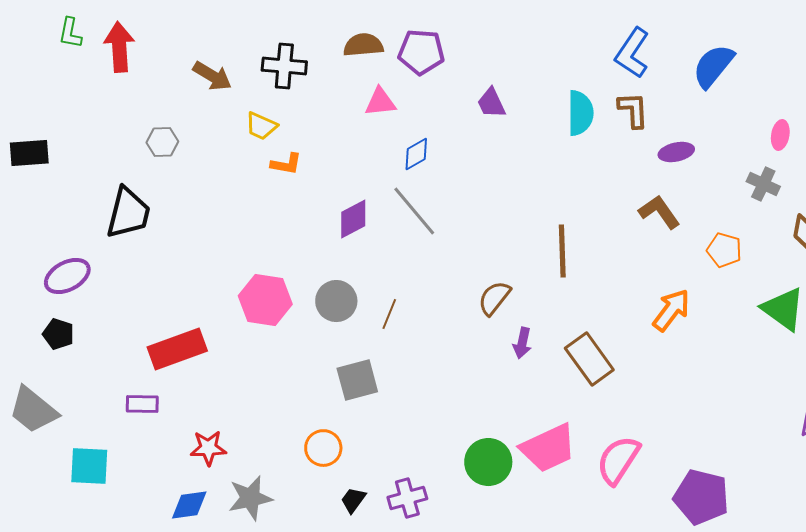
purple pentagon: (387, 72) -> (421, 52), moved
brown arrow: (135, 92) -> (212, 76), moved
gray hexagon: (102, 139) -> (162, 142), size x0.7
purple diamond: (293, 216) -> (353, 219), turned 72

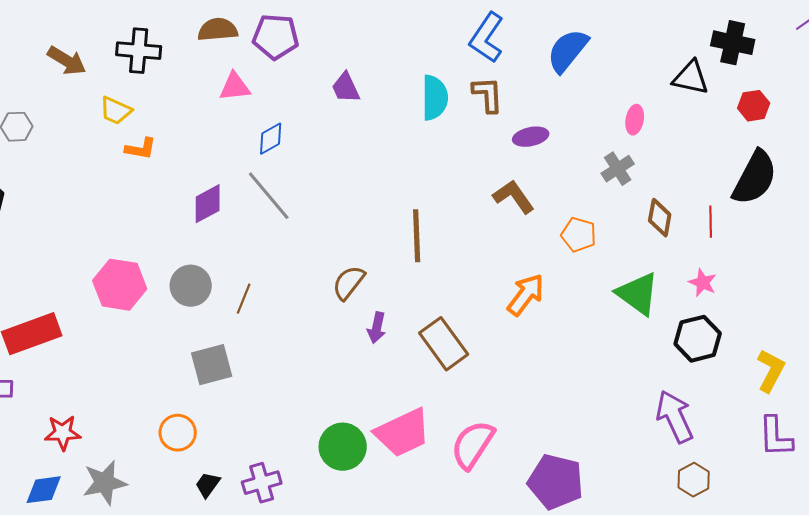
gray cross: (763, 184) -> (618, 169), turned 32

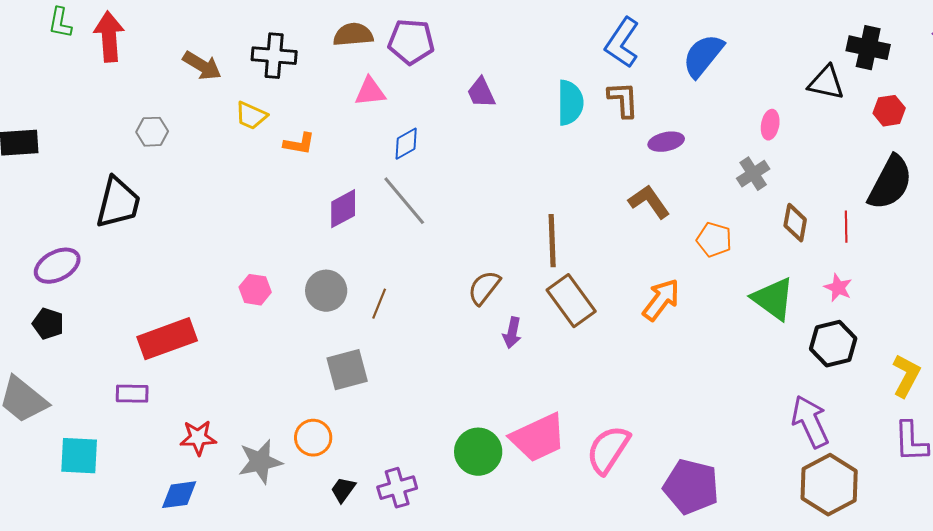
orange L-shape: (141, 149) -> (299, 144), moved
pink hexagon: (120, 285) -> (255, 290), size x0.6
brown rectangle: (444, 344) -> (571, 301), moved
brown hexagon: (694, 480) -> (829, 485), size x1.8
gray star: (105, 483) -> (260, 462), moved

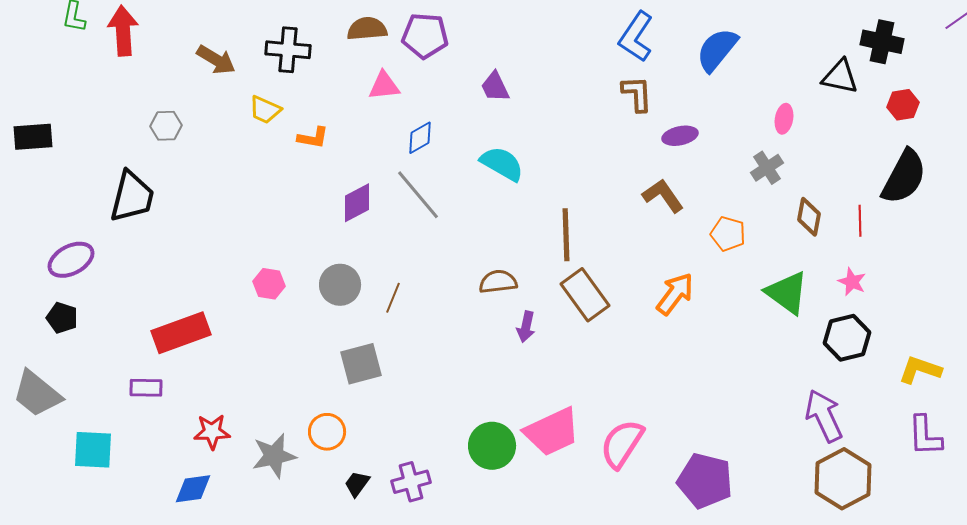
cyan semicircle: (570, 103) -> (502, 164), moved, turned -60
brown semicircle: (484, 288) -> (498, 282), turned 45
yellow L-shape: (906, 376) -> (920, 370), turned -99

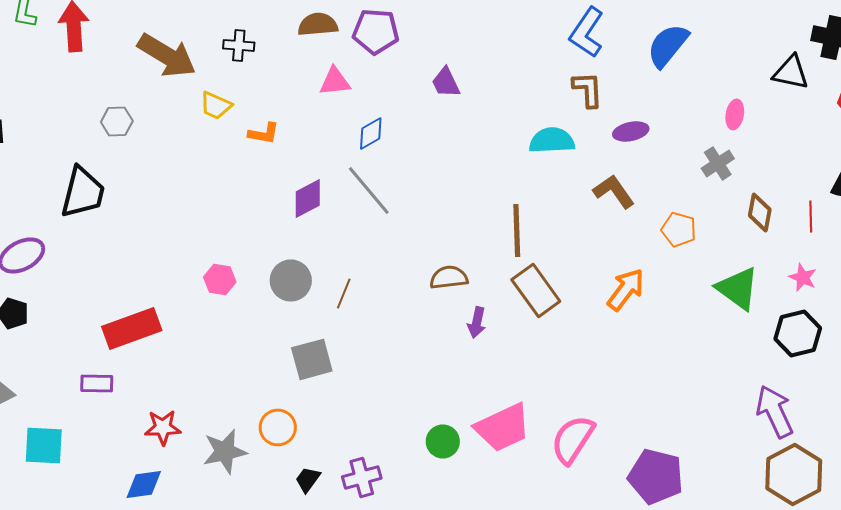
black cross: (288, 50) -> (239, 45), size x0.7
brown arrow: (216, 60) -> (167, 55), size x1.5
cyan semicircle: (502, 164) -> (552, 140), moved, turned -33
green circle: (492, 446) -> (443, 441), size x0.7

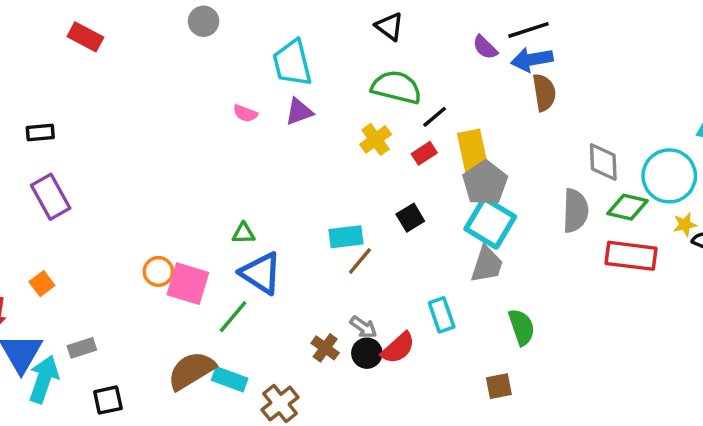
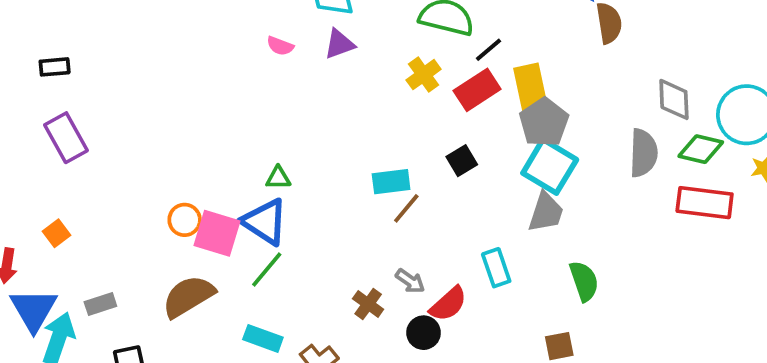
red rectangle: (424, 153) -> (477, 90), size x1.6
blue triangle: (261, 273) -> (265, 222), moved
black circle: (367, 353) -> (424, 333), moved
brown semicircle: (191, 371) -> (188, 296), moved

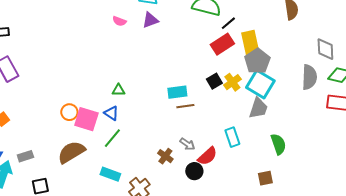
yellow cross: (424, 75) -> (232, 82), moved
brown line: (406, 208) -> (185, 106), turned 42
blue triangle: (265, 222) -> (111, 113), size x0.6

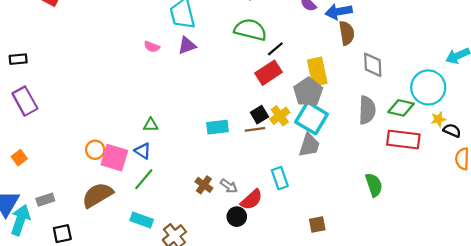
yellow rectangle: (250, 43) -> (317, 72), moved
gray diamond: (325, 49) -> (373, 65), moved
brown line: (185, 106) -> (255, 129), moved
green semicircle: (278, 144) -> (374, 185), moved
brown cross: (165, 156) -> (204, 185), moved

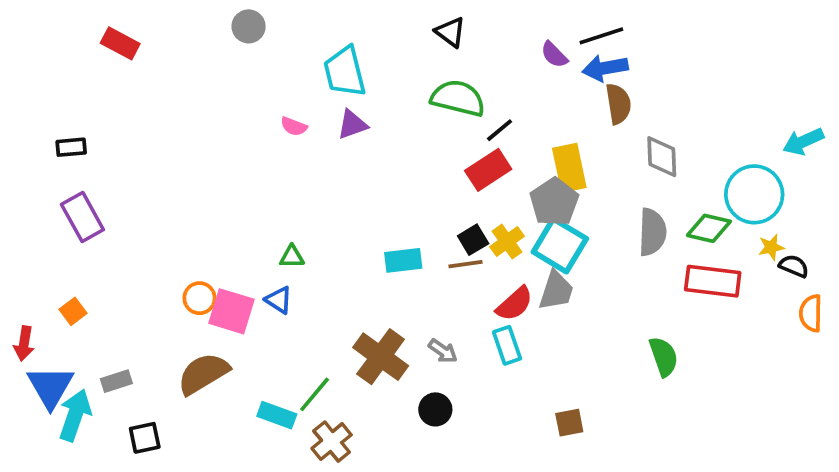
green line: (144, 179) -> (315, 394), moved
brown cross: (204, 185) -> (381, 357), size x1.8
gray arrow: (229, 186) -> (443, 351), moved
red semicircle: (251, 200) -> (515, 304), moved

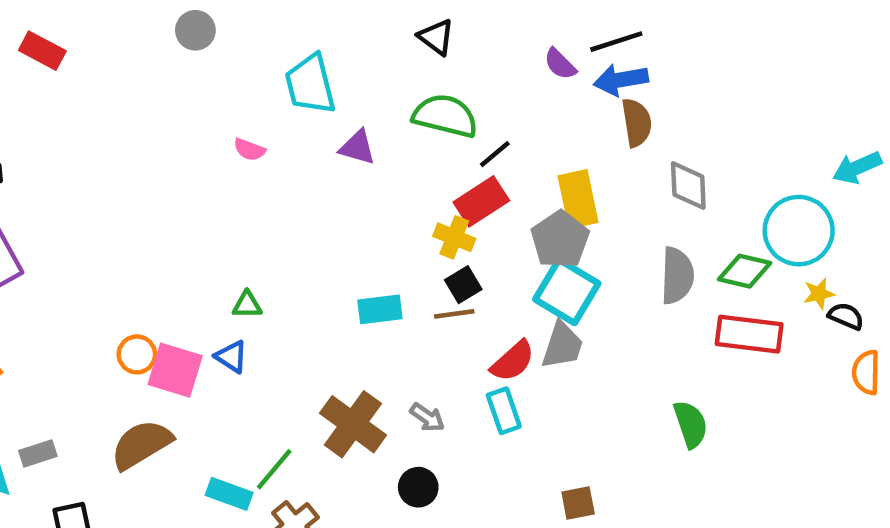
purple triangle: (352, 125) -> (357, 147), moved, turned 36
yellow cross: (507, 242) -> (454, 237), moved, turned -32

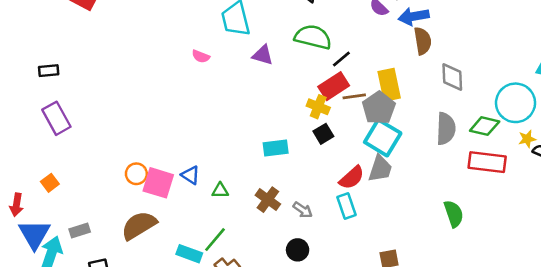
green triangle: (247, 305) -> (220, 191), moved
brown line: (454, 314) -> (354, 96), moved
brown cross: (353, 424) -> (268, 200), moved, size x0.7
######
Transcription of the lines from the one with "purple triangle: (352, 125)" through the end of the entries is required, exact and with no pictures.

*Solution to the problem*
purple triangle: (352, 125) -> (357, 147), moved, turned 36
yellow cross: (507, 242) -> (454, 237), moved, turned -32

green triangle: (247, 305) -> (220, 191), moved
brown line: (454, 314) -> (354, 96), moved
brown cross: (353, 424) -> (268, 200), moved, size x0.7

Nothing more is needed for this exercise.